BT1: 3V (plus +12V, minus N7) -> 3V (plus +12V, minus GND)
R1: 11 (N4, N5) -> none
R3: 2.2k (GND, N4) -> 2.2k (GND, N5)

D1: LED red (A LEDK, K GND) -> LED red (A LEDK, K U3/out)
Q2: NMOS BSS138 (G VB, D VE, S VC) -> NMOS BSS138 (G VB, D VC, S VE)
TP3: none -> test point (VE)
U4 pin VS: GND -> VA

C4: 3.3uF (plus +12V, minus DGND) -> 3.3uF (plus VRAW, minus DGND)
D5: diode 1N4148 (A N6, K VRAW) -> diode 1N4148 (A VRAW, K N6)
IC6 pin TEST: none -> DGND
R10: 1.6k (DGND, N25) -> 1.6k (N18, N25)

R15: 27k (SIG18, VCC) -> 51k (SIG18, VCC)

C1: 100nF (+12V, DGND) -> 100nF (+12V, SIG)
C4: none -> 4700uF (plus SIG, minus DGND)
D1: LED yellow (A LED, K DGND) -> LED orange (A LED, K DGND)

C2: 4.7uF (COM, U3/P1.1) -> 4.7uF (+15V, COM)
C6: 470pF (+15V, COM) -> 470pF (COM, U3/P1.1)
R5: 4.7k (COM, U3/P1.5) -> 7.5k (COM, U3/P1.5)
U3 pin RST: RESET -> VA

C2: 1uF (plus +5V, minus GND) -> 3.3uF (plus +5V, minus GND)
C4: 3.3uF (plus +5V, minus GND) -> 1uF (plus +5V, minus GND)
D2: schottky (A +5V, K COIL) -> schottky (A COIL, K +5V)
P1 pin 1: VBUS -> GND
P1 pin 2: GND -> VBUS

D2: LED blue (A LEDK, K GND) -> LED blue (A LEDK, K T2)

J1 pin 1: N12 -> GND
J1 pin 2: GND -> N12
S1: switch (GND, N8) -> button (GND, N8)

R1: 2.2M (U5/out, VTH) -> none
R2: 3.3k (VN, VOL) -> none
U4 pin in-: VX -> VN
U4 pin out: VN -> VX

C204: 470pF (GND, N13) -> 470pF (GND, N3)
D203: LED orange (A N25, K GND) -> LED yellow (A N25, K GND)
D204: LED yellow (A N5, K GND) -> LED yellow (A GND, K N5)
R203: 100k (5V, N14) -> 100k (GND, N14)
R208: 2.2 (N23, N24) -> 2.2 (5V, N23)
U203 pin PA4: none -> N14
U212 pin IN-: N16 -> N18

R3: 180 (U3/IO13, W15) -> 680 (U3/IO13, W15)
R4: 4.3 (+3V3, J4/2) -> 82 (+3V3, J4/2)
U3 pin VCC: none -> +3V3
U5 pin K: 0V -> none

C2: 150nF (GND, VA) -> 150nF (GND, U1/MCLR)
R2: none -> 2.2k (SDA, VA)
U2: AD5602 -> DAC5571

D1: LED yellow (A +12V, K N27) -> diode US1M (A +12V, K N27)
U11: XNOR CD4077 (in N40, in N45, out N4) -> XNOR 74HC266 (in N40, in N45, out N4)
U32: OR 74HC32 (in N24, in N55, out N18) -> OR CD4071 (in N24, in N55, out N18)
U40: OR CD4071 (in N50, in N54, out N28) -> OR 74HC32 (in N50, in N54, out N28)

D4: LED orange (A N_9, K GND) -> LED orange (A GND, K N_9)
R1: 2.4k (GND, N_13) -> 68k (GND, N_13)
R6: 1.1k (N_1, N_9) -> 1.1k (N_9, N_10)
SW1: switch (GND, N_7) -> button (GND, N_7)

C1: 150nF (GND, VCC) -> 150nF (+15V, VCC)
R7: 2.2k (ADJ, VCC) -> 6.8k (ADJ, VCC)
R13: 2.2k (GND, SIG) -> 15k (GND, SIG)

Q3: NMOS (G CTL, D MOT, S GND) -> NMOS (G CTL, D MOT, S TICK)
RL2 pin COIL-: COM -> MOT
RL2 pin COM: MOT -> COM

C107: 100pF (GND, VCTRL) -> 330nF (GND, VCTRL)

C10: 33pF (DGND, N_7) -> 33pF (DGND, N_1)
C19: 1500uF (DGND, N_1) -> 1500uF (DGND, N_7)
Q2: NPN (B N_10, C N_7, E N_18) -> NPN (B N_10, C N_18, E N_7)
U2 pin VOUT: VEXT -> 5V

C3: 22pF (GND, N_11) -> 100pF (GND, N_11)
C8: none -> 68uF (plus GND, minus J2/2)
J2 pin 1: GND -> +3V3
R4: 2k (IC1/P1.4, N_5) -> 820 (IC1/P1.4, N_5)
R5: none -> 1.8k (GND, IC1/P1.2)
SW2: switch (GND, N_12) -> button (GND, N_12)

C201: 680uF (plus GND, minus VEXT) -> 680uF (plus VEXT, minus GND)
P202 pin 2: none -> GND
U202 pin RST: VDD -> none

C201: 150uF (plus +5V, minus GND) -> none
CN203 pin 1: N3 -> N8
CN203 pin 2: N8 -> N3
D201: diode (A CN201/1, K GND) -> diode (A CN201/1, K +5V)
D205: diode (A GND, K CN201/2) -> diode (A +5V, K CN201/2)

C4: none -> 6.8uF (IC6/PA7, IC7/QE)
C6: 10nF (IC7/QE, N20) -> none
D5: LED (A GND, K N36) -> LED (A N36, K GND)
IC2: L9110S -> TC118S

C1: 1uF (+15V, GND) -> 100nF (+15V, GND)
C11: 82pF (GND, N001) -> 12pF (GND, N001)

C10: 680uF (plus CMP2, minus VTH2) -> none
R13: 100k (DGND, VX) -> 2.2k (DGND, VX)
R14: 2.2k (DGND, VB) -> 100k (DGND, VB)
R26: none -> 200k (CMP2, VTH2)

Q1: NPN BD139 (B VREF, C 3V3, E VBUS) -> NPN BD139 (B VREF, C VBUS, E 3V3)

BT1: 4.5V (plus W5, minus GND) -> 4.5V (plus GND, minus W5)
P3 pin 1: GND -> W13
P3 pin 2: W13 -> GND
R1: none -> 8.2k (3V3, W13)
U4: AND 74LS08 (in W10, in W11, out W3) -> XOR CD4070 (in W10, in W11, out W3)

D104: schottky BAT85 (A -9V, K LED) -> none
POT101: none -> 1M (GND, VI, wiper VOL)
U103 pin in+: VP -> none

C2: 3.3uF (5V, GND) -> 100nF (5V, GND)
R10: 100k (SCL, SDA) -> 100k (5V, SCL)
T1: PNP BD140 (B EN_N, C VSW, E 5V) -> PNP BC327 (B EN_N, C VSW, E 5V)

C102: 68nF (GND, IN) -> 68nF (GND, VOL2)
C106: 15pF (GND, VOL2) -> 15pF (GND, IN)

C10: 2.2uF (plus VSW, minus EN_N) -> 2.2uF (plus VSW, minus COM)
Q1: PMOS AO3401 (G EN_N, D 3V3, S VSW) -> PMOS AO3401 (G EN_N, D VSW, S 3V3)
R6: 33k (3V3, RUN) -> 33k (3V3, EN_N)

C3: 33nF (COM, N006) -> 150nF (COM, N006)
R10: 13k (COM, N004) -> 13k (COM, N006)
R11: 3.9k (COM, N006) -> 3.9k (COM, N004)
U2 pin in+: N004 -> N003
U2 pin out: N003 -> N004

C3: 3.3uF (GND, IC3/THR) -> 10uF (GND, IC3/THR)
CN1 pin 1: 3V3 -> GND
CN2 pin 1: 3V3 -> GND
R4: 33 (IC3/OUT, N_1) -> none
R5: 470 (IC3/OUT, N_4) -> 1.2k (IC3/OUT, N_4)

- Task to complete -
Looking at the entries above, can you reproduce exactly the lines from the one that holds "C2: 150nF (GND, VA) -> 150nF (GND, U1/MCLR)" through the one that holds "U11: XNOR CD4077", and only those?

- Solution to this task -
C2: 150nF (GND, VA) -> 150nF (GND, U1/MCLR)
R2: none -> 2.2k (SDA, VA)
U2: AD5602 -> DAC5571

D1: LED yellow (A +12V, K N27) -> diode US1M (A +12V, K N27)
U11: XNOR CD4077 (in N40, in N45, out N4) -> XNOR 74HC266 (in N40, in N45, out N4)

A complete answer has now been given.